_Exercise instructions:_ Please give every line below again exactly, but not its pictures.
Provided records START
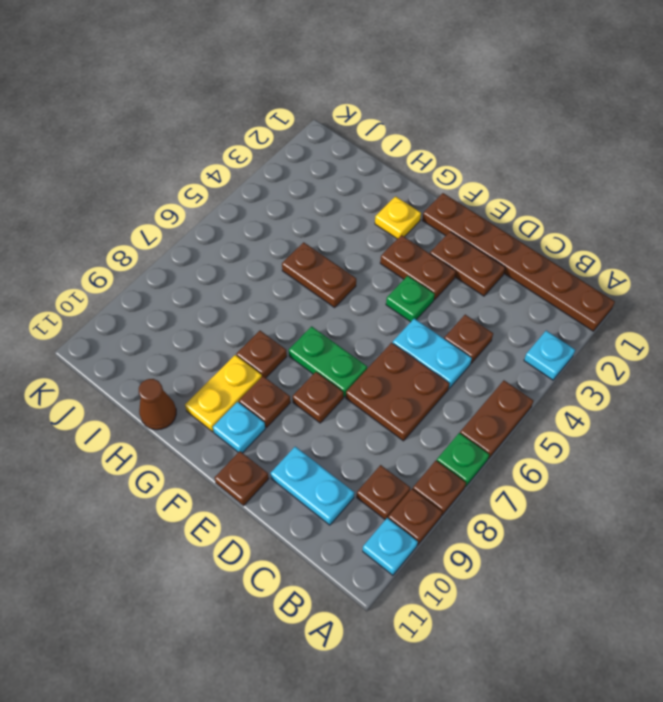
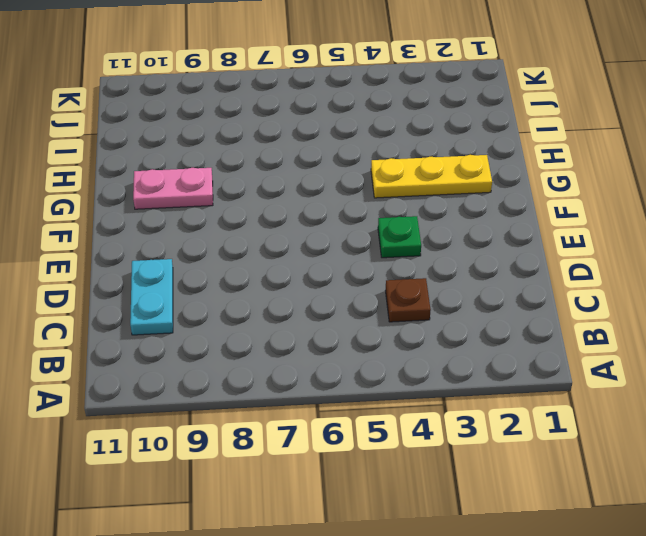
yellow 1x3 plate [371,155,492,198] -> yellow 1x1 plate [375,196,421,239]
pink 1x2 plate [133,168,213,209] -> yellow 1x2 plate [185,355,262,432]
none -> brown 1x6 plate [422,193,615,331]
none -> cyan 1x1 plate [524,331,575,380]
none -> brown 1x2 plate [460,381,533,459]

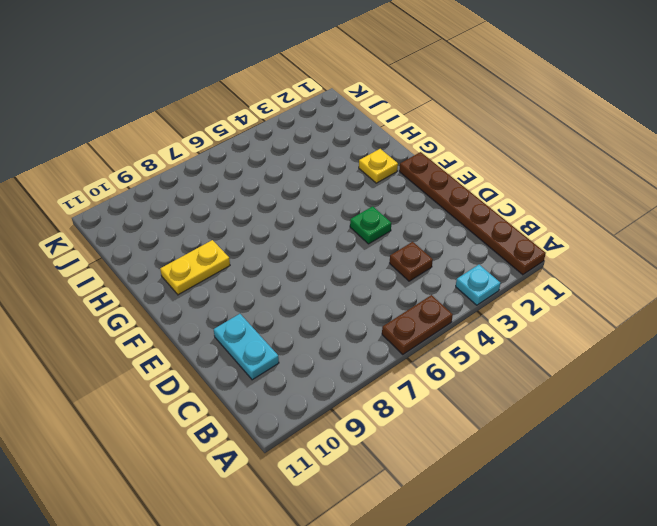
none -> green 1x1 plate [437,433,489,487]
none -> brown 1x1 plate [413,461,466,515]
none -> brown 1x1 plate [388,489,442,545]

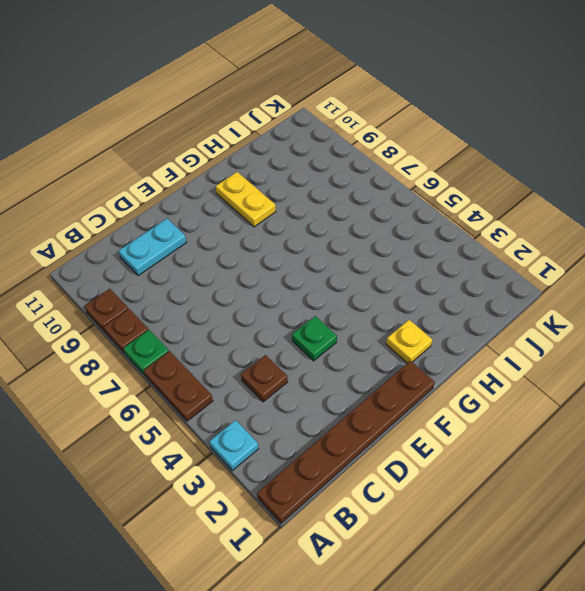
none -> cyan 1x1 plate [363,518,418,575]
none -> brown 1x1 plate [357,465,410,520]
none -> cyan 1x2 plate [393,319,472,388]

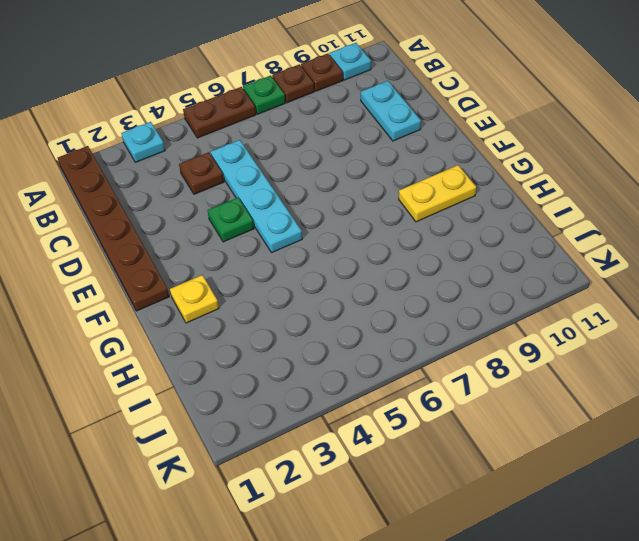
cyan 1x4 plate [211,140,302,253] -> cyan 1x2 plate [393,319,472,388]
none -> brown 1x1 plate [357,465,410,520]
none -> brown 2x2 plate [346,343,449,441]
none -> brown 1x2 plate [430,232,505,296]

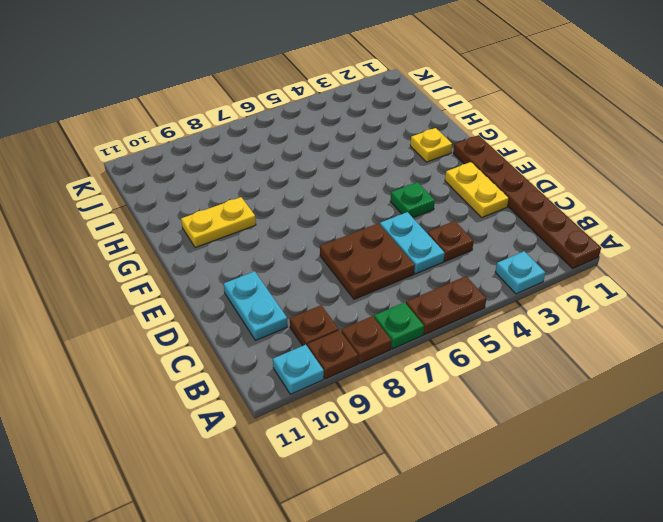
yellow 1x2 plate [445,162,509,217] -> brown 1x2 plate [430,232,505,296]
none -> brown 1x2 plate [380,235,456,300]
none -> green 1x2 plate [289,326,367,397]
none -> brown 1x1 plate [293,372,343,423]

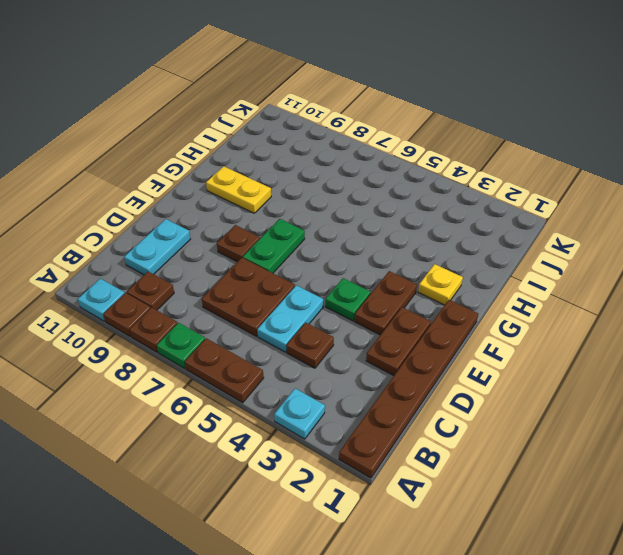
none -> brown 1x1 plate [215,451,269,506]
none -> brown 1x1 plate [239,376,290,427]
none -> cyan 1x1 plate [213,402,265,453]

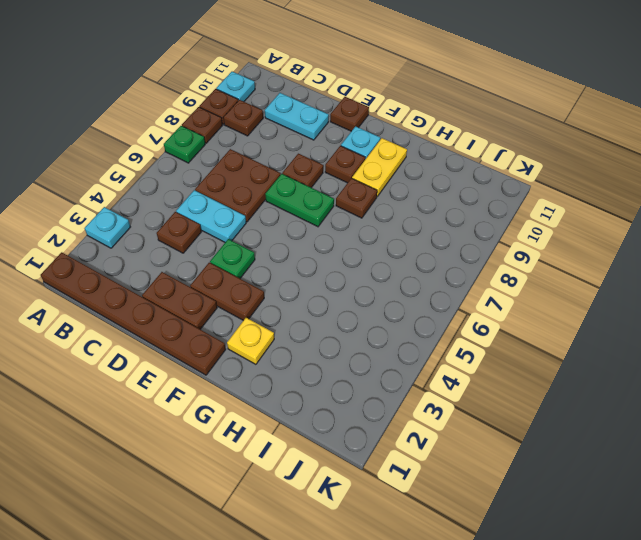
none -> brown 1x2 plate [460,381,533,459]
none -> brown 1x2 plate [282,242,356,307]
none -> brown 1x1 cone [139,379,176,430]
Provided records END
_Exercise response:_
yellow 1x3 plate [371,155,492,198] -> yellow 1x1 plate [375,196,421,239]
pink 1x2 plate [133,168,213,209] -> yellow 1x2 plate [185,355,262,432]
none -> brown 1x6 plate [422,193,615,331]
none -> cyan 1x1 plate [524,331,575,380]
none -> brown 1x2 plate [460,381,533,459]

none -> green 1x1 plate [437,433,489,487]
none -> brown 1x1 plate [413,461,466,515]
none -> brown 1x1 plate [388,489,442,545]

none -> cyan 1x1 plate [363,518,418,575]
none -> brown 1x1 plate [357,465,410,520]
none -> cyan 1x2 plate [393,319,472,388]

cyan 1x4 plate [211,140,302,253] -> cyan 1x2 plate [393,319,472,388]
none -> brown 1x1 plate [357,465,410,520]
none -> brown 2x2 plate [346,343,449,441]
none -> brown 1x2 plate [430,232,505,296]

yellow 1x2 plate [445,162,509,217] -> brown 1x2 plate [430,232,505,296]
none -> brown 1x2 plate [380,235,456,300]
none -> green 1x2 plate [289,326,367,397]
none -> brown 1x1 plate [293,372,343,423]

none -> brown 1x1 plate [215,451,269,506]
none -> brown 1x1 plate [239,376,290,427]
none -> cyan 1x1 plate [213,402,265,453]

none -> brown 1x2 plate [460,381,533,459]
none -> brown 1x2 plate [282,242,356,307]
none -> brown 1x1 cone [139,379,176,430]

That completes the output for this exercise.